### What this task involves:
Beginning with the first line of the data below, set down each line exactly through the line that contains "R14: 10k (N14, N34) -> 3.6k (N14, N34)".

§

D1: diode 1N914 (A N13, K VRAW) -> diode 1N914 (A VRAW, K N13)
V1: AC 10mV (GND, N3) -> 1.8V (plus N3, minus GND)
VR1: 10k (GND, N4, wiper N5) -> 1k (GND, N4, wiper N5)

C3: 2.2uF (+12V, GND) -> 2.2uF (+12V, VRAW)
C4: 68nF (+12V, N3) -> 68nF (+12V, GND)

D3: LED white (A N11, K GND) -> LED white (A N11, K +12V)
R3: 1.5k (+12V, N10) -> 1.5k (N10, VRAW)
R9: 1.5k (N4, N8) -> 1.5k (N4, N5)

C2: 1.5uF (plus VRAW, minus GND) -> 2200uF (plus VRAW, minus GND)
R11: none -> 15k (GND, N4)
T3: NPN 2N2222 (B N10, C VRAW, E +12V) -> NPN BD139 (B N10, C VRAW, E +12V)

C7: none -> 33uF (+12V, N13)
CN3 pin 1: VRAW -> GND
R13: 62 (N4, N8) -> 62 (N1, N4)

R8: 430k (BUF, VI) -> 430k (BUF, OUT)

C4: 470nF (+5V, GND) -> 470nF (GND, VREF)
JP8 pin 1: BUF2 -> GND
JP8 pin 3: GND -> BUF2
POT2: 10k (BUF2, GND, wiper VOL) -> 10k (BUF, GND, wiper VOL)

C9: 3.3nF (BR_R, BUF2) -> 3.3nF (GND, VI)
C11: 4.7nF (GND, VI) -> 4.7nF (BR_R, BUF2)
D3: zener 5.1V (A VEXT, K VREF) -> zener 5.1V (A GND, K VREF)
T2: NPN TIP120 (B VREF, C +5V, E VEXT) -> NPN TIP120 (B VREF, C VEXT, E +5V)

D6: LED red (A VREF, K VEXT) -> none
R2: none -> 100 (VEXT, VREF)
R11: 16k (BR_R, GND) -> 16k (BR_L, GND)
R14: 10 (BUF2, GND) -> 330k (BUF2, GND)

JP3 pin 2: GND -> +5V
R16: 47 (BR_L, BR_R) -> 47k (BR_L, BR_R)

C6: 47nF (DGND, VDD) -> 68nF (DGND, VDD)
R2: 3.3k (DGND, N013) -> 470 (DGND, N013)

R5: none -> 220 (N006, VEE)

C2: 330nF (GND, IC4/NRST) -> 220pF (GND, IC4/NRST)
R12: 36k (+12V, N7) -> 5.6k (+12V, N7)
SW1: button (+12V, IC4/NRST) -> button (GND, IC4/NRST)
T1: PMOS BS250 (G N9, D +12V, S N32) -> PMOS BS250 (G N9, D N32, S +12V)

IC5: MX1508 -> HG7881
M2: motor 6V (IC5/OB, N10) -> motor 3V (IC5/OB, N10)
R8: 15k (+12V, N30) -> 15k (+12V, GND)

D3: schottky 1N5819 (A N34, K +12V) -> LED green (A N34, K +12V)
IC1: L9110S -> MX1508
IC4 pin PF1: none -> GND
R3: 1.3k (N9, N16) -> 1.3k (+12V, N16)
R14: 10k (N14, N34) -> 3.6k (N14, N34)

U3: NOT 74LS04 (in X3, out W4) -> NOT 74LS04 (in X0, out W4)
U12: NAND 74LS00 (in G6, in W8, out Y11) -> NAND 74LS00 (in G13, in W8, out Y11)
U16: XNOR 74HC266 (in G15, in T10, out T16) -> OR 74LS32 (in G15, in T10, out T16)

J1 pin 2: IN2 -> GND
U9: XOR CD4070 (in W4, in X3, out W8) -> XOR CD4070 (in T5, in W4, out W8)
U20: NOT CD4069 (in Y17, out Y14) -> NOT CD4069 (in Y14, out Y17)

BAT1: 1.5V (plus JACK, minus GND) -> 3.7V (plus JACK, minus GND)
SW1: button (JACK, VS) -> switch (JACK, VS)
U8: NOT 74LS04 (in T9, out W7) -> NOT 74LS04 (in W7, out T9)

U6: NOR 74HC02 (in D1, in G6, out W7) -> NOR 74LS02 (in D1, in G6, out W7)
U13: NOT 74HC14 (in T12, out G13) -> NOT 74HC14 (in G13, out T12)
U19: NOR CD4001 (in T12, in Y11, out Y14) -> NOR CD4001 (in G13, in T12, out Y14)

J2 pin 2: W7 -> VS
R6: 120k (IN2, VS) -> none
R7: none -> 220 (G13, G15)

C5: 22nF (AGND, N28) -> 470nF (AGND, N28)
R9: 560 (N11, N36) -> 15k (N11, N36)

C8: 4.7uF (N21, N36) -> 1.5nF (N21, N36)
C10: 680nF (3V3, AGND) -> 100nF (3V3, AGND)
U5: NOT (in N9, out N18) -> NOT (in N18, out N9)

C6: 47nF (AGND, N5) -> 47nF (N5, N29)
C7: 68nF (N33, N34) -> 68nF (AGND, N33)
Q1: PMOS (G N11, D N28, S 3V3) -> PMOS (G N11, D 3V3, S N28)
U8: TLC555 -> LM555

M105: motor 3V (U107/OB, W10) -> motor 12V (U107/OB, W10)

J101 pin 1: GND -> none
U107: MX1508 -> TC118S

§

### Result of this task:
D1: diode 1N914 (A N13, K VRAW) -> diode 1N914 (A VRAW, K N13)
V1: AC 10mV (GND, N3) -> 1.8V (plus N3, minus GND)
VR1: 10k (GND, N4, wiper N5) -> 1k (GND, N4, wiper N5)

C3: 2.2uF (+12V, GND) -> 2.2uF (+12V, VRAW)
C4: 68nF (+12V, N3) -> 68nF (+12V, GND)

D3: LED white (A N11, K GND) -> LED white (A N11, K +12V)
R3: 1.5k (+12V, N10) -> 1.5k (N10, VRAW)
R9: 1.5k (N4, N8) -> 1.5k (N4, N5)

C2: 1.5uF (plus VRAW, minus GND) -> 2200uF (plus VRAW, minus GND)
R11: none -> 15k (GND, N4)
T3: NPN 2N2222 (B N10, C VRAW, E +12V) -> NPN BD139 (B N10, C VRAW, E +12V)

C7: none -> 33uF (+12V, N13)
CN3 pin 1: VRAW -> GND
R13: 62 (N4, N8) -> 62 (N1, N4)

R8: 430k (BUF, VI) -> 430k (BUF, OUT)

C4: 470nF (+5V, GND) -> 470nF (GND, VREF)
JP8 pin 1: BUF2 -> GND
JP8 pin 3: GND -> BUF2
POT2: 10k (BUF2, GND, wiper VOL) -> 10k (BUF, GND, wiper VOL)

C9: 3.3nF (BR_R, BUF2) -> 3.3nF (GND, VI)
C11: 4.7nF (GND, VI) -> 4.7nF (BR_R, BUF2)
D3: zener 5.1V (A VEXT, K VREF) -> zener 5.1V (A GND, K VREF)
T2: NPN TIP120 (B VREF, C +5V, E VEXT) -> NPN TIP120 (B VREF, C VEXT, E +5V)

D6: LED red (A VREF, K VEXT) -> none
R2: none -> 100 (VEXT, VREF)
R11: 16k (BR_R, GND) -> 16k (BR_L, GND)
R14: 10 (BUF2, GND) -> 330k (BUF2, GND)

JP3 pin 2: GND -> +5V
R16: 47 (BR_L, BR_R) -> 47k (BR_L, BR_R)

C6: 47nF (DGND, VDD) -> 68nF (DGND, VDD)
R2: 3.3k (DGND, N013) -> 470 (DGND, N013)

R5: none -> 220 (N006, VEE)

C2: 330nF (GND, IC4/NRST) -> 220pF (GND, IC4/NRST)
R12: 36k (+12V, N7) -> 5.6k (+12V, N7)
SW1: button (+12V, IC4/NRST) -> button (GND, IC4/NRST)
T1: PMOS BS250 (G N9, D +12V, S N32) -> PMOS BS250 (G N9, D N32, S +12V)

IC5: MX1508 -> HG7881
M2: motor 6V (IC5/OB, N10) -> motor 3V (IC5/OB, N10)
R8: 15k (+12V, N30) -> 15k (+12V, GND)

D3: schottky 1N5819 (A N34, K +12V) -> LED green (A N34, K +12V)
IC1: L9110S -> MX1508
IC4 pin PF1: none -> GND
R3: 1.3k (N9, N16) -> 1.3k (+12V, N16)
R14: 10k (N14, N34) -> 3.6k (N14, N34)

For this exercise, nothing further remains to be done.